» **WHAT IS EXPECTED**
Without any of the pictures, set down the data below exactly.
[Opening DATA BELOW section]
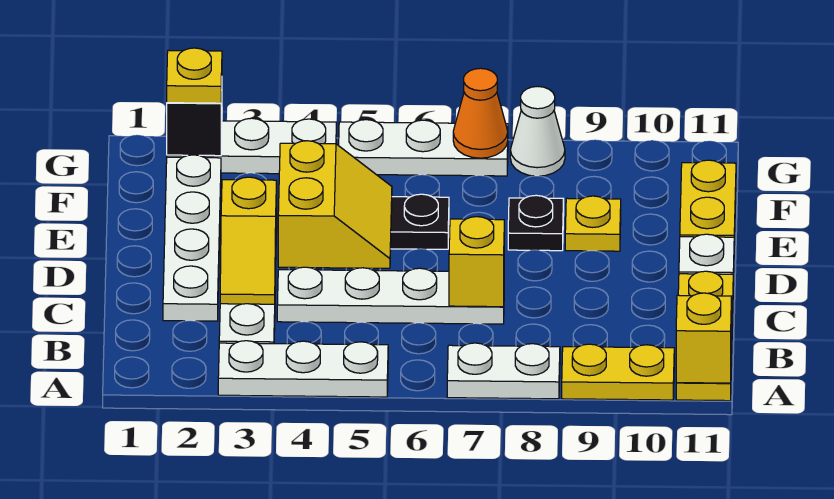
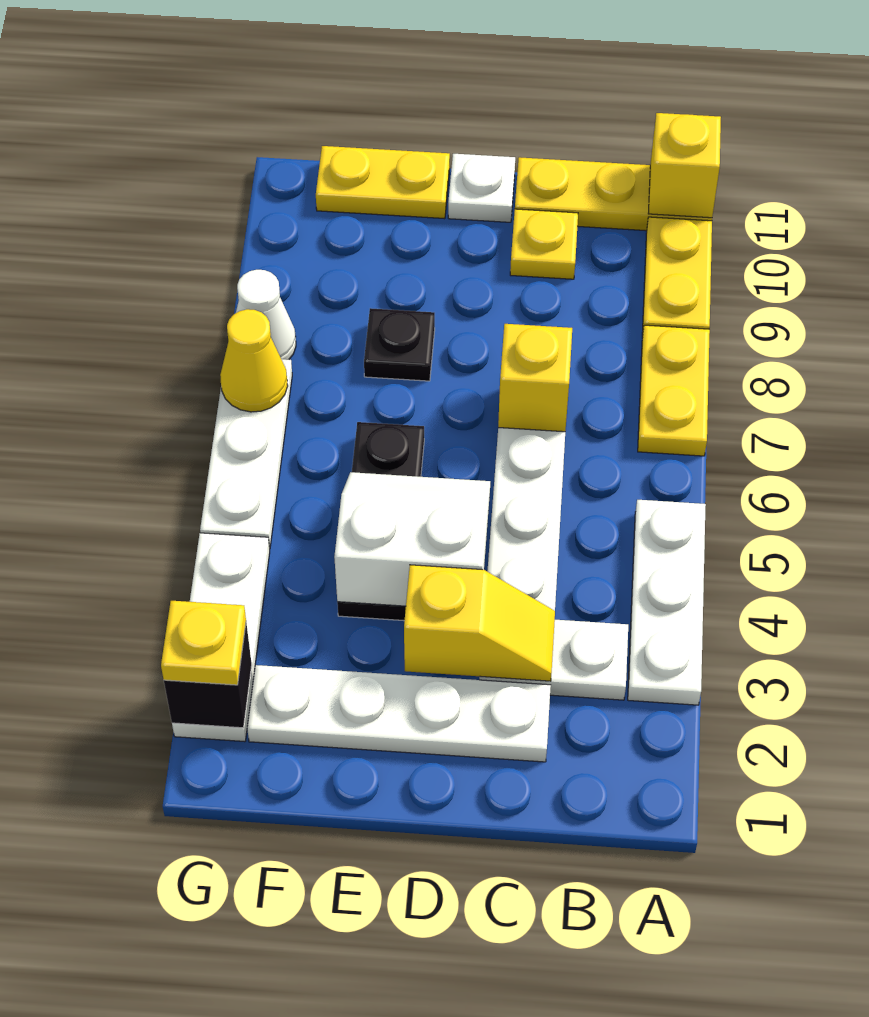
white plate A7:A8 level 1 -> yellow plate A7:A8 level 1
yellow slope D4:E5 level 2 top 4 -> white slope D4:E5 level 2 top 4
yellow plate E9 level 1 -> yellow plate C10 level 1
orange cone G7 level 2 -> yellow cone G7 level 2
[Closing DATA BELOW section]
» **TASK SOLUTION**
white plate A7:A8 level 1 -> yellow plate A7:A8 level 1
yellow slope D4:E5 level 2 top 4 -> white slope D4:E5 level 2 top 4
yellow plate E9 level 1 -> yellow plate C10 level 1
orange cone G7 level 2 -> yellow cone G7 level 2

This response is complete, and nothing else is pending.